For the entries below, the expected answer is the line with "(302, 510) = (578, 460): white", the line with "(256, 417) = (747, 205): yellow", and every line between them, exactly as written, and nothing more.

◆ Data for processing:
════════════════

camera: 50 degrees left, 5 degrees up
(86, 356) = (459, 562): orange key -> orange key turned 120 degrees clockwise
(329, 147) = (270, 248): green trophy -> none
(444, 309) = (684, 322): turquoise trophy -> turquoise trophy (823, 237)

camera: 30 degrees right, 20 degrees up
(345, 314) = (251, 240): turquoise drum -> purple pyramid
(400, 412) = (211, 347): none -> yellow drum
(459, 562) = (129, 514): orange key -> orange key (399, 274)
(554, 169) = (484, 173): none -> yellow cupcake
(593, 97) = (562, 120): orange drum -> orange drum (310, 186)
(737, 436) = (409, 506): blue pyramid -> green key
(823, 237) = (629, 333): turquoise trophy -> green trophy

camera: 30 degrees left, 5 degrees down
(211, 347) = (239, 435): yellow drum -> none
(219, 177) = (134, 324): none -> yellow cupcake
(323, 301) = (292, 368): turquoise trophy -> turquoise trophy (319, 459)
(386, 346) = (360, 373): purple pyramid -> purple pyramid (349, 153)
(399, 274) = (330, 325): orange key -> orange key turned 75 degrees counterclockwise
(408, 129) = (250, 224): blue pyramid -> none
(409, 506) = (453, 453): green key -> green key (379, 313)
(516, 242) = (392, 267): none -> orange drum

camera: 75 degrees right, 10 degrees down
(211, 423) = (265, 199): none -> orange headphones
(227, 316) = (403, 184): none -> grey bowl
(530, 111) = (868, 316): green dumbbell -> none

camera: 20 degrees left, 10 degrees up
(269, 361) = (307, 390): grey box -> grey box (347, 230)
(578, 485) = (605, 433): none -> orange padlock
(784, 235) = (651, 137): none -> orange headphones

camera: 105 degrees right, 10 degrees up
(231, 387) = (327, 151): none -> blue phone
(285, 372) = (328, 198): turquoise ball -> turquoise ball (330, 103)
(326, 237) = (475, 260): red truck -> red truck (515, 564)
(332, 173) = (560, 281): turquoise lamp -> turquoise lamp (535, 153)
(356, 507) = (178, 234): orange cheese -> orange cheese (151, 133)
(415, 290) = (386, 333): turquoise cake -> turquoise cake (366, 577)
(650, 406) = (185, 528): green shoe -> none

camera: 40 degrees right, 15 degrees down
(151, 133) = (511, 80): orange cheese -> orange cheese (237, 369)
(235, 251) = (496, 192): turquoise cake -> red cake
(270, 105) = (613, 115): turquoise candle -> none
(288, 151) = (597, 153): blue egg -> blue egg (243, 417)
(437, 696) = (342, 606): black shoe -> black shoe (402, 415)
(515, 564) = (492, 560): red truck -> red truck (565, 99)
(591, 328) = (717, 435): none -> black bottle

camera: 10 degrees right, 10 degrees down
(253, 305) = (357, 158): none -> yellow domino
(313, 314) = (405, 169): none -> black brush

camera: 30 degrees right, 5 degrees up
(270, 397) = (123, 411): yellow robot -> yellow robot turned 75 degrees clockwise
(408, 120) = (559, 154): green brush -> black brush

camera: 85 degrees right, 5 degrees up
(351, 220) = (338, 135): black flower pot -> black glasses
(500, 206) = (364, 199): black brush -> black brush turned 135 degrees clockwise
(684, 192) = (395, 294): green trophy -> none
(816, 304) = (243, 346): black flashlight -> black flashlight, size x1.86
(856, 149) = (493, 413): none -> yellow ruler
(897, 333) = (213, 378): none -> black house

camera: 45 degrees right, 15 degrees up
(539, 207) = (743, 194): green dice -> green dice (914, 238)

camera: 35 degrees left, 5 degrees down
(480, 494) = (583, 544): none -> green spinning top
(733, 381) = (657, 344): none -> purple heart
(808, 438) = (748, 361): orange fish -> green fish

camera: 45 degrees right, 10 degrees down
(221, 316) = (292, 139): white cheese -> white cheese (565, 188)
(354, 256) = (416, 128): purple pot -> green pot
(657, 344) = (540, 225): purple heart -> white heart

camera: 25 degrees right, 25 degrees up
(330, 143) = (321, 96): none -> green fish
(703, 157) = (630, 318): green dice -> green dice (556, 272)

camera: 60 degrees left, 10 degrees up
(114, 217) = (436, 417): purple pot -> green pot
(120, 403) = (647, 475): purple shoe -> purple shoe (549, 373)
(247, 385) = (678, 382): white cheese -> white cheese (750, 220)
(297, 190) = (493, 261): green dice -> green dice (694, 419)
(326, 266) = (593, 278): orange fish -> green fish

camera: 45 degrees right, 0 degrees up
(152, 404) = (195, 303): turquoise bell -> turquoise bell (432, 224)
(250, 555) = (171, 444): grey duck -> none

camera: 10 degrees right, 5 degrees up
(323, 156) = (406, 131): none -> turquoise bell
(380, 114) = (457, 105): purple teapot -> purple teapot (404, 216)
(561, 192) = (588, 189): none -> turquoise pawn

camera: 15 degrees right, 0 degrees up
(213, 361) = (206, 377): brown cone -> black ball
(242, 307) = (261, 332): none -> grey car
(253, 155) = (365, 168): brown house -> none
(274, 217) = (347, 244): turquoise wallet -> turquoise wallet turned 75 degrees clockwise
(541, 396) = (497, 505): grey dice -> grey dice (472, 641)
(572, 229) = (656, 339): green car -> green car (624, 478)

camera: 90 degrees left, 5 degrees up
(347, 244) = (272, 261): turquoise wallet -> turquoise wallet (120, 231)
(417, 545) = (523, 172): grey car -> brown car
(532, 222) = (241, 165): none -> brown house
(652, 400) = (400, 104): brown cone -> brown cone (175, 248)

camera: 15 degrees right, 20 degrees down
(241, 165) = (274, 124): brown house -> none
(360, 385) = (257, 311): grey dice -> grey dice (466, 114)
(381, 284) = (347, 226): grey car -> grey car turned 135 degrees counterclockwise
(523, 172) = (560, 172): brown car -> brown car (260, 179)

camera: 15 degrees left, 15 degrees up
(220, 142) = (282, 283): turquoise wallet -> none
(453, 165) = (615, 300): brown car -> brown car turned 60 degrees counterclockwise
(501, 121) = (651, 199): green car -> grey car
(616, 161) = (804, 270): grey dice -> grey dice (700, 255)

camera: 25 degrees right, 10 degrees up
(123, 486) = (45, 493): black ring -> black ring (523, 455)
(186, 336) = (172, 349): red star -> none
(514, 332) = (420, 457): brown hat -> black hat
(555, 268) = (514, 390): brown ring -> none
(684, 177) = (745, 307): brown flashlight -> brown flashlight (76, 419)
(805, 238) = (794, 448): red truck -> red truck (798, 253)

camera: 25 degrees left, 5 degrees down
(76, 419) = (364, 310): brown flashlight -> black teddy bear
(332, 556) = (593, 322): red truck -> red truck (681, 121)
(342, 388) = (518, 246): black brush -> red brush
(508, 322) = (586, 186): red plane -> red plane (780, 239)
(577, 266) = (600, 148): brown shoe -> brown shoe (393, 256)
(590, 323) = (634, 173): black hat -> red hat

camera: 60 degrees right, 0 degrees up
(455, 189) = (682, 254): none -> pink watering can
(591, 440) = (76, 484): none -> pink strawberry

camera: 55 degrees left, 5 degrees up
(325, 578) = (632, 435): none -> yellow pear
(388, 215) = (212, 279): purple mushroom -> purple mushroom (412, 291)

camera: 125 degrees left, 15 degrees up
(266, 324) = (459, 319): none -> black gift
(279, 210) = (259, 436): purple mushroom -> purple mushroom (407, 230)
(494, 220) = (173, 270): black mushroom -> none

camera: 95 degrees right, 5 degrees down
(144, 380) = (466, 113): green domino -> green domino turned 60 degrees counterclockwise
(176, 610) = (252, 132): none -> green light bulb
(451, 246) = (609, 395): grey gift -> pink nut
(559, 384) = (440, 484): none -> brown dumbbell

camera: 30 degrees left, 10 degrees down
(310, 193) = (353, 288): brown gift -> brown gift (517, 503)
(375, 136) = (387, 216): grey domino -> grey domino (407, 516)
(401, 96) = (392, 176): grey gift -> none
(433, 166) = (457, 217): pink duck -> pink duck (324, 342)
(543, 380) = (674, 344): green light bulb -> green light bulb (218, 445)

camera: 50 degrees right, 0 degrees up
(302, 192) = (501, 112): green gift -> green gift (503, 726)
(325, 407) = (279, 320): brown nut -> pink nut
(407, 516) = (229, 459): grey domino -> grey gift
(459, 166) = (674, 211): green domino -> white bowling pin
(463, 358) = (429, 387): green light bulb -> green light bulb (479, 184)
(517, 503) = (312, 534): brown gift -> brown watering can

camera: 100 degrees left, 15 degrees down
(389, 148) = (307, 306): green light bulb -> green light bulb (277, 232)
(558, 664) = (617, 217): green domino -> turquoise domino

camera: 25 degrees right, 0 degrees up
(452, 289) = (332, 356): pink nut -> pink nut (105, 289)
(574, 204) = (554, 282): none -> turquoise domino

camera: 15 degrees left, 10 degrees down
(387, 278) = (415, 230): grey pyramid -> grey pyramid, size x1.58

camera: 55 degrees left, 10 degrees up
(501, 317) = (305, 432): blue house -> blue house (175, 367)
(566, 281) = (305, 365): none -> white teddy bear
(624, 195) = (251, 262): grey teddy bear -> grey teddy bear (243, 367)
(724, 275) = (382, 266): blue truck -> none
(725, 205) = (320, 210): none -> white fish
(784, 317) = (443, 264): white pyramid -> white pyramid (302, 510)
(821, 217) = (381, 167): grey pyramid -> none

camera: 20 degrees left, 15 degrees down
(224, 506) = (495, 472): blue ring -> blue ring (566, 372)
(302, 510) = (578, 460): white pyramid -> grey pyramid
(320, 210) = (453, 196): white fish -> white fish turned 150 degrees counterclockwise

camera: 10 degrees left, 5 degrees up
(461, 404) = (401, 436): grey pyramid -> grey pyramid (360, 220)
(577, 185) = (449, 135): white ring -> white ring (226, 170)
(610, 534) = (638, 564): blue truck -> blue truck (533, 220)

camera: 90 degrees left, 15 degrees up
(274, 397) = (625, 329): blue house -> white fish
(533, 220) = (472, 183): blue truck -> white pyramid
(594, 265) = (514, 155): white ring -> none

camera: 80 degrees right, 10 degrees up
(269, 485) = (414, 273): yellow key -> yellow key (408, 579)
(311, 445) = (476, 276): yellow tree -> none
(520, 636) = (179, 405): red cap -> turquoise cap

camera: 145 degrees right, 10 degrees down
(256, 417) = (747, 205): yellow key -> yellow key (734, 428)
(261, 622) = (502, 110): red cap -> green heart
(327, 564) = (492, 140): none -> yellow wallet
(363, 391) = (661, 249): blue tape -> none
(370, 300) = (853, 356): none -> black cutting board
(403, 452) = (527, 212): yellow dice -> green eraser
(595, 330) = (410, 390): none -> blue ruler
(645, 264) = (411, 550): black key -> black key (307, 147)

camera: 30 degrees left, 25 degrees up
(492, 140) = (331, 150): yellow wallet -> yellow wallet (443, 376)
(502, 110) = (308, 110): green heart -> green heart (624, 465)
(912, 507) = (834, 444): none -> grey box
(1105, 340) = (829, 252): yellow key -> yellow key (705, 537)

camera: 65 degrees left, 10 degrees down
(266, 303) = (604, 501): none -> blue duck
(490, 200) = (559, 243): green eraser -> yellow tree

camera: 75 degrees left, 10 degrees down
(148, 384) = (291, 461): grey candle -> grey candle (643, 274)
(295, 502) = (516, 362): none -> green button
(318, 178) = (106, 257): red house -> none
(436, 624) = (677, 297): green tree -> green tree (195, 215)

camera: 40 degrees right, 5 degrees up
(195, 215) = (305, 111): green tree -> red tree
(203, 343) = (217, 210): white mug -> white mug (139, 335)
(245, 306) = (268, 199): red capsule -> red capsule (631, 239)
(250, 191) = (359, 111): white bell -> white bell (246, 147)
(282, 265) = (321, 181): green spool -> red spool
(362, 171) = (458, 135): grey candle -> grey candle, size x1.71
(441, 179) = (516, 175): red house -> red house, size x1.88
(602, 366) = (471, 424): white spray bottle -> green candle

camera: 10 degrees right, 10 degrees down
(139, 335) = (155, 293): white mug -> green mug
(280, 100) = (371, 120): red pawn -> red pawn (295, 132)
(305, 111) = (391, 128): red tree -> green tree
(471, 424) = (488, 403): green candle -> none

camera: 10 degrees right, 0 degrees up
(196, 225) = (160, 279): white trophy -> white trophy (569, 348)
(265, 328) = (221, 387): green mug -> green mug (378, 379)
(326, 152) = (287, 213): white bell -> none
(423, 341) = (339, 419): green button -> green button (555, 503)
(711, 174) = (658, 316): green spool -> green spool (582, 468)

════════════════

◆ Reply:
(302, 510) = (578, 460): white pyramid -> grey pyramid
(320, 210) = (453, 196): white fish -> white fish turned 150 degrees counterclockwise

camera: 10 degrees left, 5 degrees up
(461, 404) = (401, 436): grey pyramid -> grey pyramid (360, 220)
(577, 185) = (449, 135): white ring -> white ring (226, 170)
(610, 534) = (638, 564): blue truck -> blue truck (533, 220)

camera: 90 degrees left, 15 degrees up
(274, 397) = (625, 329): blue house -> white fish
(533, 220) = (472, 183): blue truck -> white pyramid
(594, 265) = (514, 155): white ring -> none

camera: 80 degrees right, 10 degrees up
(269, 485) = (414, 273): yellow key -> yellow key (408, 579)
(311, 445) = (476, 276): yellow tree -> none
(520, 636) = (179, 405): red cap -> turquoise cap

camera: 145 degrees right, 10 degrees down
(256, 417) = (747, 205): yellow key -> yellow key (734, 428)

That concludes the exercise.